** Opening Data segment block **

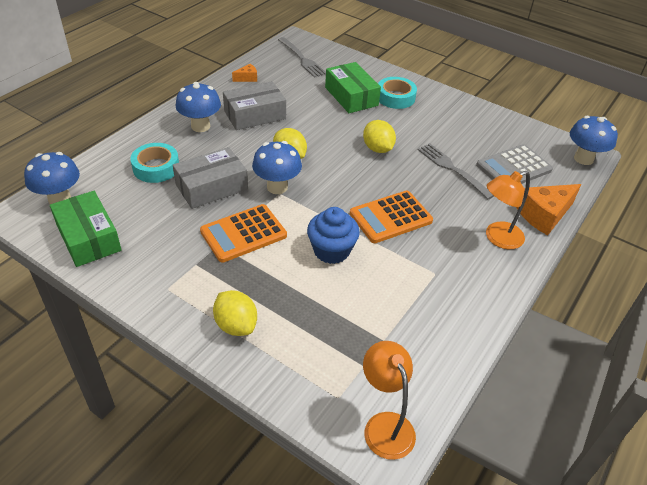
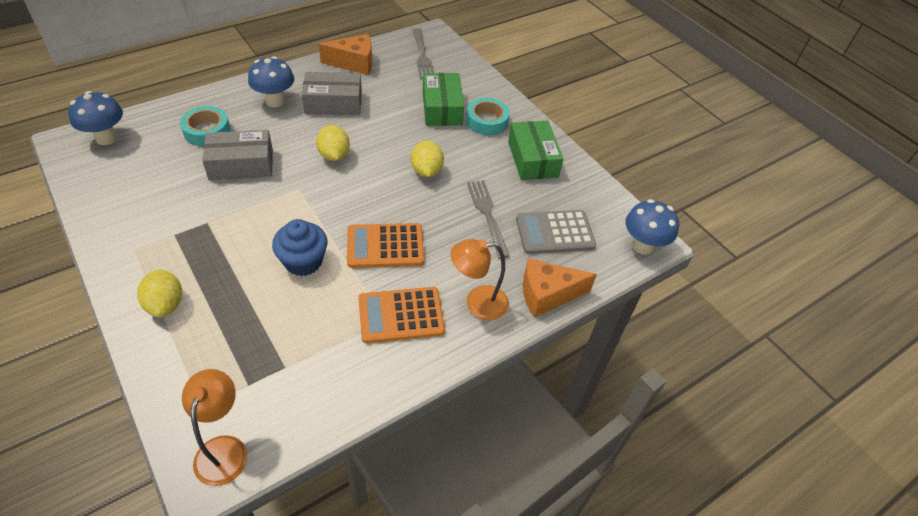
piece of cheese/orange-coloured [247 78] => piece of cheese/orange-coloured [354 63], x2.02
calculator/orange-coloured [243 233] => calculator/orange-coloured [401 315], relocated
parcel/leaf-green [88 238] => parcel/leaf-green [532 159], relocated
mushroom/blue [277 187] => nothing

** Closing Data segment block **

- Work instruction: Whenever the word "orange" appears in a line of the listing, report that line.

- Written solution:
piece of cheese/orange-coloured [247 78] => piece of cheese/orange-coloured [354 63], x2.02
calculator/orange-coloured [243 233] => calculator/orange-coloured [401 315], relocated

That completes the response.